**PROBLEM TO WORK ON:** From the first line of the data below through the line holding "colour: estrella/turquesa (no.", write out each line exactly as it stands.

##### DATA FOR ANALYSIS #####

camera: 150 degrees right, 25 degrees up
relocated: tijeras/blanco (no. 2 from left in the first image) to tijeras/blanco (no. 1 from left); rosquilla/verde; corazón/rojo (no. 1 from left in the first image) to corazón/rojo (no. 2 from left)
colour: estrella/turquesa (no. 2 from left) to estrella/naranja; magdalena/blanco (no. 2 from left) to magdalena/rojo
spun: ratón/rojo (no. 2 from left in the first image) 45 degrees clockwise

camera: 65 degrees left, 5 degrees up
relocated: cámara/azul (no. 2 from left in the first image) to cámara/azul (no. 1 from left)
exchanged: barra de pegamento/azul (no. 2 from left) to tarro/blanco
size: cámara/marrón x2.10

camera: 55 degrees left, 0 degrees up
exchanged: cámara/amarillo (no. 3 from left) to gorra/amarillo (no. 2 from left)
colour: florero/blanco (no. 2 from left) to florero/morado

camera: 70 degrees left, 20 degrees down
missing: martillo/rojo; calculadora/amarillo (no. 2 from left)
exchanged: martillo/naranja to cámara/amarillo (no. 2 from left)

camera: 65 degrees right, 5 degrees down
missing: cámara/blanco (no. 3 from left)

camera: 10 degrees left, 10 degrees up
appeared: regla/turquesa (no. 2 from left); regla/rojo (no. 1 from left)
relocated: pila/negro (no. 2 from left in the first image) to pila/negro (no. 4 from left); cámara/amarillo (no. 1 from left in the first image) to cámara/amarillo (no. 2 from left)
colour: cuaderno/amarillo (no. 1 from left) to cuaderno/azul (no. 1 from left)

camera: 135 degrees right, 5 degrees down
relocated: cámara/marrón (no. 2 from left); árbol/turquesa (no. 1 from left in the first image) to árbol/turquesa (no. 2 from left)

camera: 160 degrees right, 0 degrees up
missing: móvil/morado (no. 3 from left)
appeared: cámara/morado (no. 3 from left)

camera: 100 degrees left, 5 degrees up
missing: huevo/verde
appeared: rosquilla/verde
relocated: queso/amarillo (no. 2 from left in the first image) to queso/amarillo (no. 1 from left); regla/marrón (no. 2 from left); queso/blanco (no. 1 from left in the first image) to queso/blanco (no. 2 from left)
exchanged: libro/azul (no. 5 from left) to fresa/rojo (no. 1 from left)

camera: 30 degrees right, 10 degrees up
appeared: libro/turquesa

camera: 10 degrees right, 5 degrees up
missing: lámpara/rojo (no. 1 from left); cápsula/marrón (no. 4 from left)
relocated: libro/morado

#####

**ANSWER SECTION:**
camera: 150 degrees right, 25 degrees up
relocated: tijeras/blanco (no. 2 from left in the first image) to tijeras/blanco (no. 1 from left); rosquilla/verde; corazón/rojo (no. 1 from left in the first image) to corazón/rojo (no. 2 from left)
colour: estrella/turquesa (no. 2 from left) to estrella/naranja; magdalena/blanco (no. 2 from left) to magdalena/rojo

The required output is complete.